▸ **REQUIREMENT**: Copy out the records from the line with "Question: Is green" up to and including the line with "Question: Considering the", keeping every character unchanged.

▸ **TASK INPUTS**:
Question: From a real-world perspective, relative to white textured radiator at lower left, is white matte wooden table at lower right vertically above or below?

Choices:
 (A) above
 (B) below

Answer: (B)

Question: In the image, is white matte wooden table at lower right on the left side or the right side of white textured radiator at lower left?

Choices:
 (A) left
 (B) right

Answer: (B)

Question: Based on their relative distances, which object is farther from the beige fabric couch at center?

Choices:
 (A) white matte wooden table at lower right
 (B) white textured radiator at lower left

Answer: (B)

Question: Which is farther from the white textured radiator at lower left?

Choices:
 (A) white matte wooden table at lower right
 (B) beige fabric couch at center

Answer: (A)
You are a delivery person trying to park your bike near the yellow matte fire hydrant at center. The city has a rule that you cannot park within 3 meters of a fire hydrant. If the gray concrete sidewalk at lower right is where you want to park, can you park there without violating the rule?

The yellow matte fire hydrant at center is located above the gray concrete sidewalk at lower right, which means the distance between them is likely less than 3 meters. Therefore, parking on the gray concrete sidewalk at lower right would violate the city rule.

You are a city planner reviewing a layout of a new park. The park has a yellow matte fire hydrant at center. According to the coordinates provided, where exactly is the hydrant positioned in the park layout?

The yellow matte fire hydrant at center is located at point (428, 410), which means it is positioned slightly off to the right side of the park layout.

==

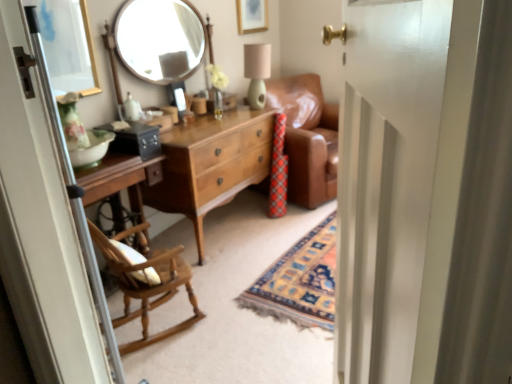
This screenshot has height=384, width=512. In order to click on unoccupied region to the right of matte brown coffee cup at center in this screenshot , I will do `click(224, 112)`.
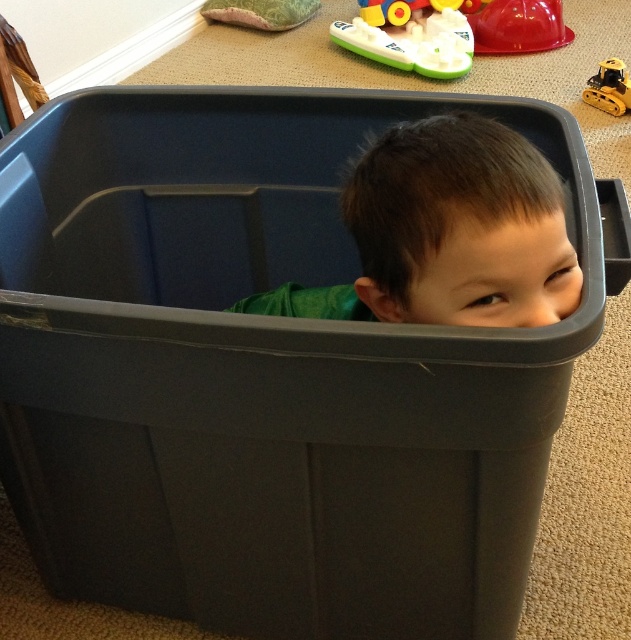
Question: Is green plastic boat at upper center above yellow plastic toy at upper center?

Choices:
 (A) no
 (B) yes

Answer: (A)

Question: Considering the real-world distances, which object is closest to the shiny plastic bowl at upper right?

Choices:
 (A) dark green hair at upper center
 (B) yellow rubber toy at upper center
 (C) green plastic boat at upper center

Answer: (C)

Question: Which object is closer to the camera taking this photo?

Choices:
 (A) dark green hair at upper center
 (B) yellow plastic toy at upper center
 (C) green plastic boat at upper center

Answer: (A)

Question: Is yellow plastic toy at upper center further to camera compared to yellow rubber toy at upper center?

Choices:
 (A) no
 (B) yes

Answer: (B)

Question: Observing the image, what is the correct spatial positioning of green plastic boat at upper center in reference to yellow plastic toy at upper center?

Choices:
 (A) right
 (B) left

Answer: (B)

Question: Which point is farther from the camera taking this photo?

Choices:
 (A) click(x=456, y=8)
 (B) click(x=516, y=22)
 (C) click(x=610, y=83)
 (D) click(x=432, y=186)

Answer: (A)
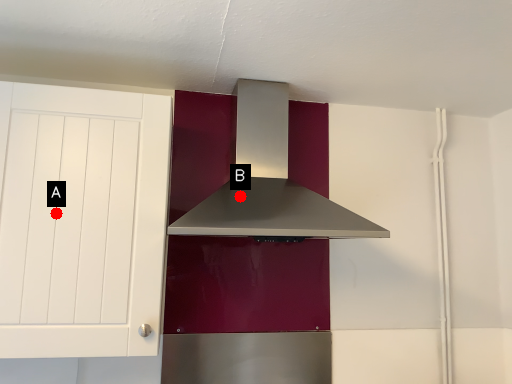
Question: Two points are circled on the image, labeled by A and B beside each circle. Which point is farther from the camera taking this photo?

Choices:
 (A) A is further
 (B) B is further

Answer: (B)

▸ **RESULT FOR THIS EXERCISE**:
Question: Is green plastic boat at upper center above yellow plastic toy at upper center?

Choices:
 (A) no
 (B) yes

Answer: (A)

Question: Considering the real-world distances, which object is closest to the shiny plastic bowl at upper right?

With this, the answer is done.